## Task directions
With pictures omitted, the line containing "[568,289,617,357]" and all later lines of the records below are to be restated word for word.

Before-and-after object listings

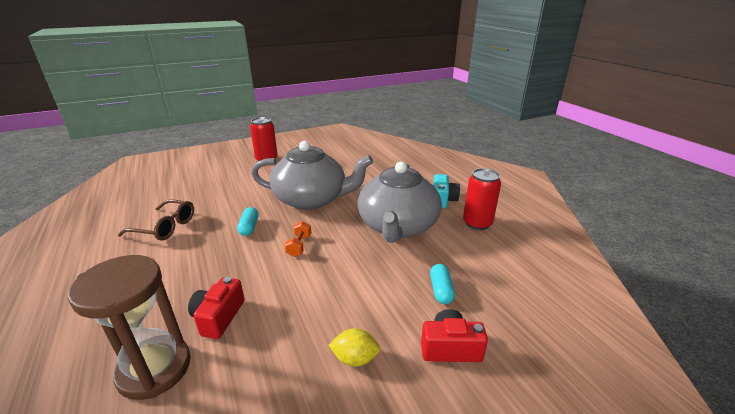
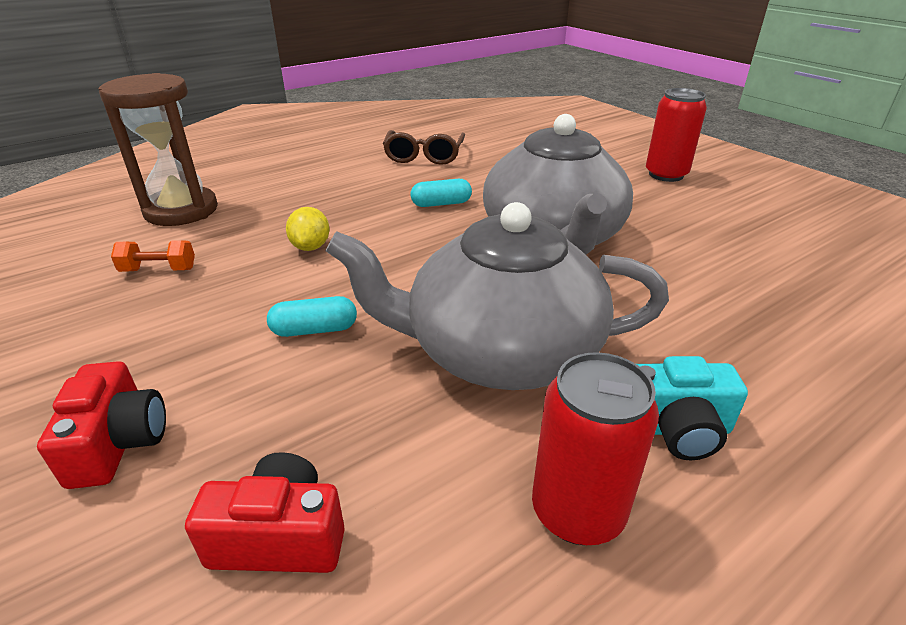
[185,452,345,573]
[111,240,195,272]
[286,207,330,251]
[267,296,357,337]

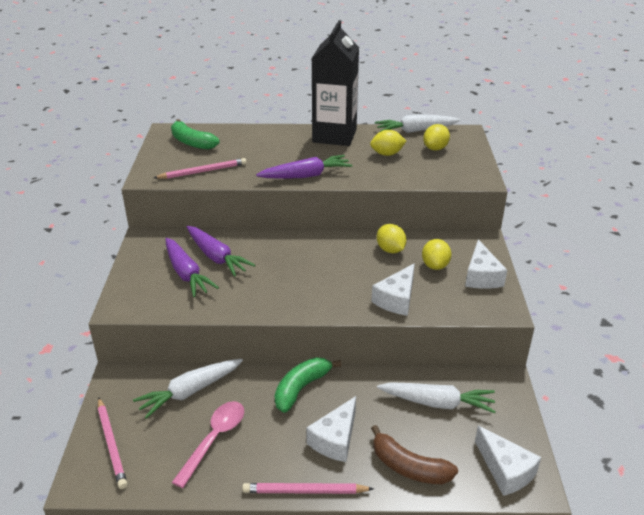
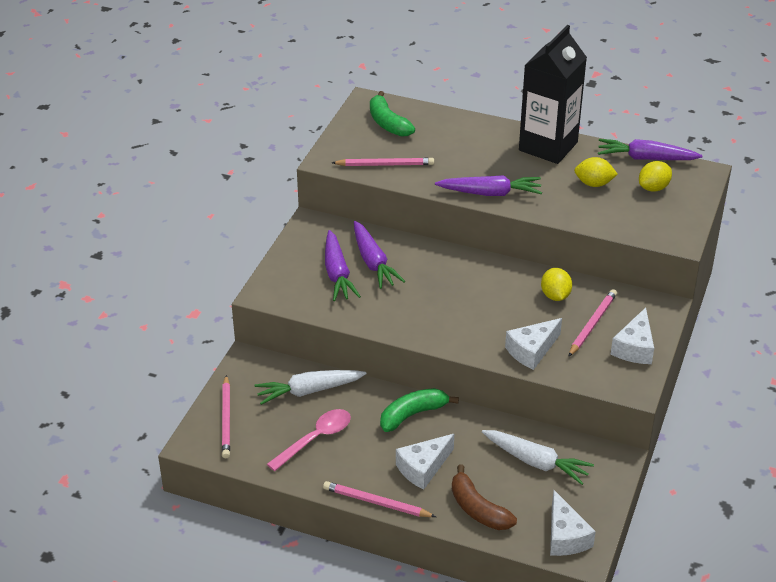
[568,289,617,357]
[598,139,703,160]

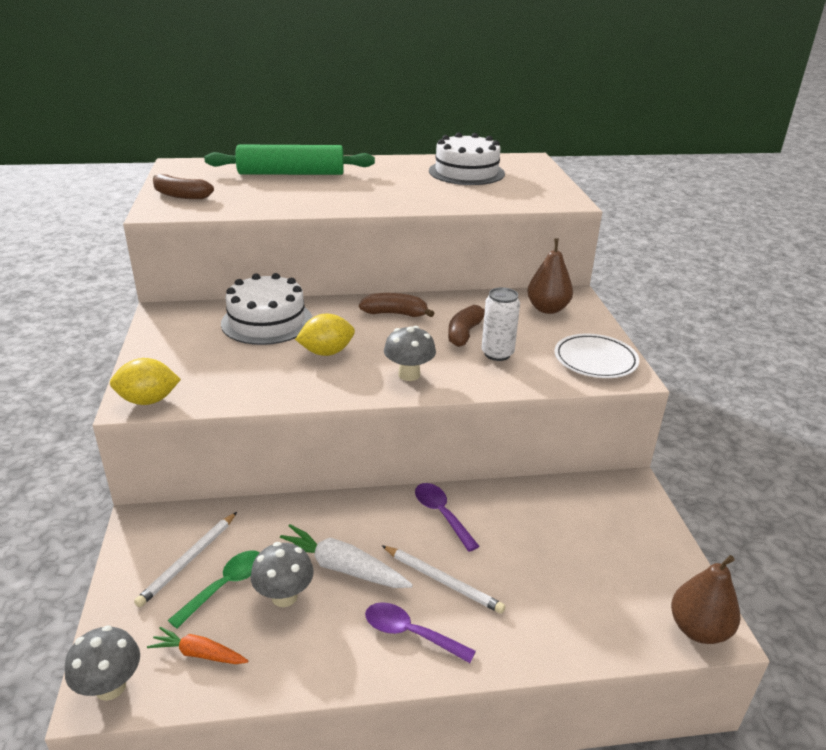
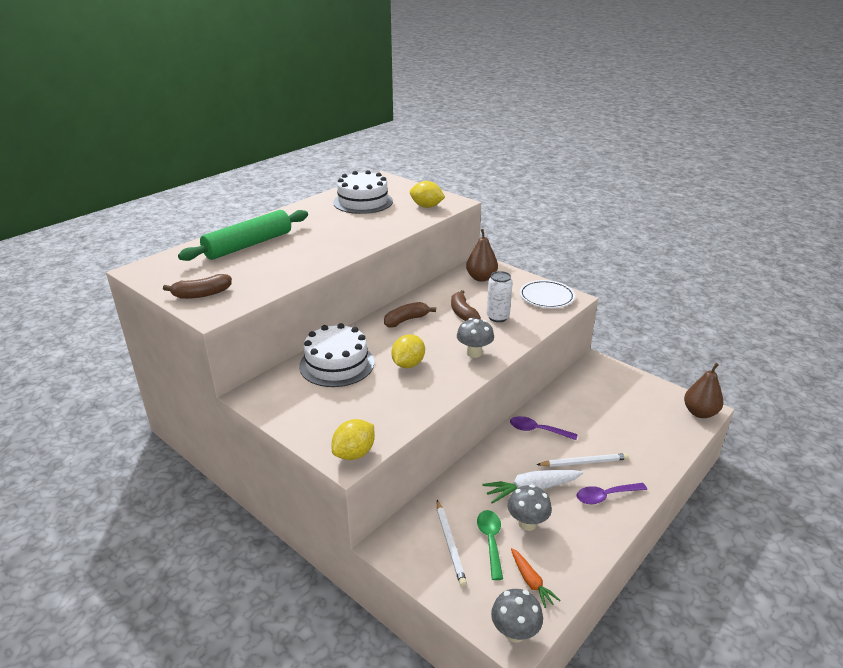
[410,181,445,208]
[511,548,561,608]

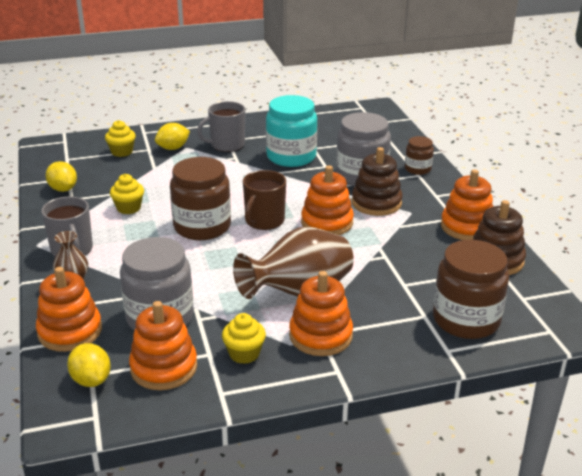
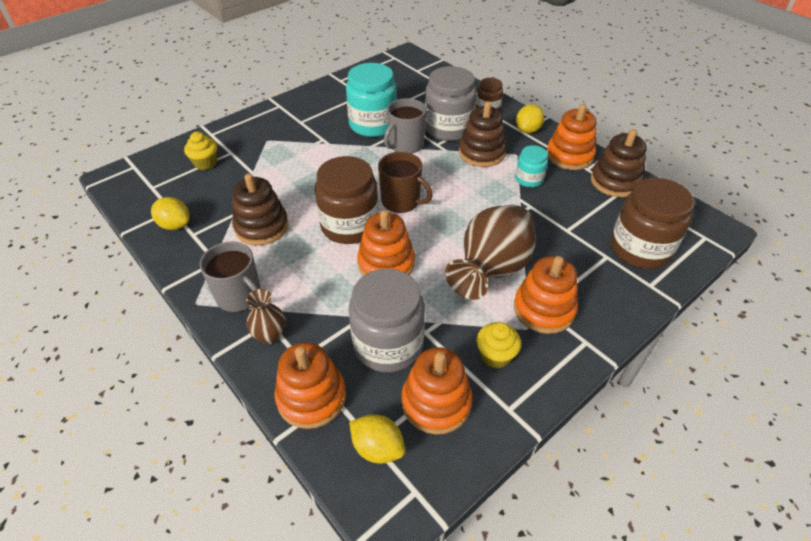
[515,145,548,187]
[516,104,544,133]
[384,98,427,154]
[357,210,415,276]
[232,174,288,246]
[378,152,433,213]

## Exercise result
[568,289,617,357]
[598,139,703,160]

[410,181,445,208]
[511,548,561,608]

[515,145,548,187]
[516,104,544,133]
[384,98,427,154]
[357,210,415,276]
[232,174,288,246]
[378,152,433,213]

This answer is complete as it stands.